● Records from a collection:
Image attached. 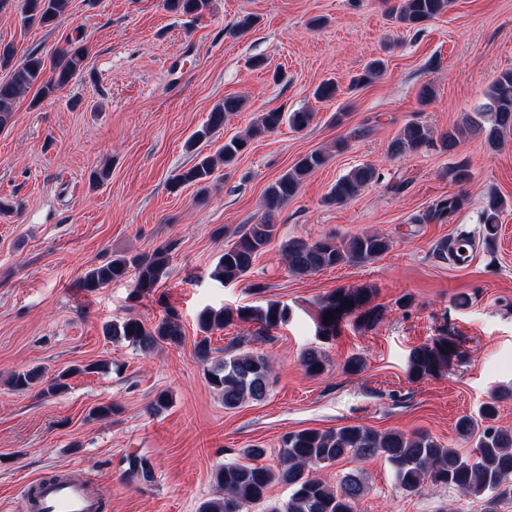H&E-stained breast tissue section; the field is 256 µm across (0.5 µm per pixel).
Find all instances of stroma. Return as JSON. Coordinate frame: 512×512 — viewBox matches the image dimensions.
<instances>
[{"mask_svg":"<svg viewBox=\"0 0 512 512\" xmlns=\"http://www.w3.org/2000/svg\"><path fill=\"white\" fill-rule=\"evenodd\" d=\"M397 0H210L200 16L168 11L164 0H71L50 26H22L23 0L0 10V45L15 60L34 53L52 61L69 44L87 49L76 76L53 96L29 92L0 128V200L20 203L0 216V512H24L19 488L60 473L105 487L103 512H198L215 495V470L242 461L246 448H267L276 461L282 435L304 428L360 424L384 432L425 431L470 452L457 419L477 410L501 385L512 384V134L490 149L479 132L465 133L453 153L430 149L398 159L388 146L411 121L434 134L479 111L497 74L512 69V0H454L442 16L407 28L389 16ZM254 16L255 26L237 22ZM383 74L349 90L371 59ZM336 78V101L316 102L315 87ZM432 84L434 99L418 92ZM240 112L210 140L216 153L243 133L257 113L311 108L302 132L281 127L258 137L231 166L219 168L206 192L173 186L189 168L186 143L224 98ZM346 111L334 124L332 115ZM276 213L278 233L241 281L211 278L224 248L243 225L263 215L265 188L300 157L332 149ZM466 162L470 182L449 170ZM103 184L91 175L103 164ZM370 164L380 178L344 205L325 195L352 168ZM504 200L498 234L482 239L480 215L489 191ZM463 194L449 223L429 219L440 199ZM380 233L392 241L383 256L306 277L288 273L285 241ZM470 238L473 260L460 268L442 259L443 241ZM169 250V274L154 293L134 296V277L93 293L84 273L120 255ZM340 287L372 289L383 311L371 328L343 324L336 339L317 334V304ZM287 306L286 323L264 333L235 324L209 337L217 352L243 337L247 349L270 356L276 379L268 396L227 410L209 385L195 347L198 316L207 308ZM179 317L180 346L142 354L105 338V324L128 317L150 323L167 311ZM457 336L465 356L437 378L412 381L410 351L442 334ZM321 348L323 375H307L300 356ZM361 358L350 373L346 362ZM107 360L100 374L76 368ZM42 368L46 378L69 371L67 390L45 397L13 390L15 372ZM172 403L155 414L160 392ZM111 404L110 418L91 410ZM147 455L155 481L131 483L132 453ZM361 475L360 512H512V500L487 508L484 498L439 486L409 494L383 458H347L323 468L329 480Z\"/></svg>","mask_w":512,"mask_h":512,"instance_id":"obj_1","label":"stroma"}]
</instances>
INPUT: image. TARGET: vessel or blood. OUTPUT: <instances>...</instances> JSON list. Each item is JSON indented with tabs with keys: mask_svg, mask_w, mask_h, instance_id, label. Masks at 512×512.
I'll list each match as a JSON object with an SVG mask.
<instances>
[{
	"mask_svg": "<svg viewBox=\"0 0 512 512\" xmlns=\"http://www.w3.org/2000/svg\"><path fill=\"white\" fill-rule=\"evenodd\" d=\"M26 512H100L101 500L84 482H32L24 488Z\"/></svg>",
	"mask_w": 512,
	"mask_h": 512,
	"instance_id": "obj_1",
	"label": "vessel or blood"
}]
</instances>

● EXERCISE BRIEF:
Beginning at the line where "INPUT: image. TARGET: vessel" appears, extract each line through the end of the data above; keep them exact and include nothing else.

● COMPLETE RESPONSE:
INPUT: image. TARGET: vessel or blood. OUTPUT: <instances>...</instances> JSON list. Each item is JSON indented with tabs with keys: mask_svg, mask_w, mask_h, instance_id, label. Masks at 512×512.
I'll list each match as a JSON object with an SVG mask.
<instances>
[{
	"mask_svg": "<svg viewBox=\"0 0 512 512\" xmlns=\"http://www.w3.org/2000/svg\"><path fill=\"white\" fill-rule=\"evenodd\" d=\"M26 512H100L101 500L84 482H32L24 488Z\"/></svg>",
	"mask_w": 512,
	"mask_h": 512,
	"instance_id": "obj_1",
	"label": "vessel or blood"
}]
</instances>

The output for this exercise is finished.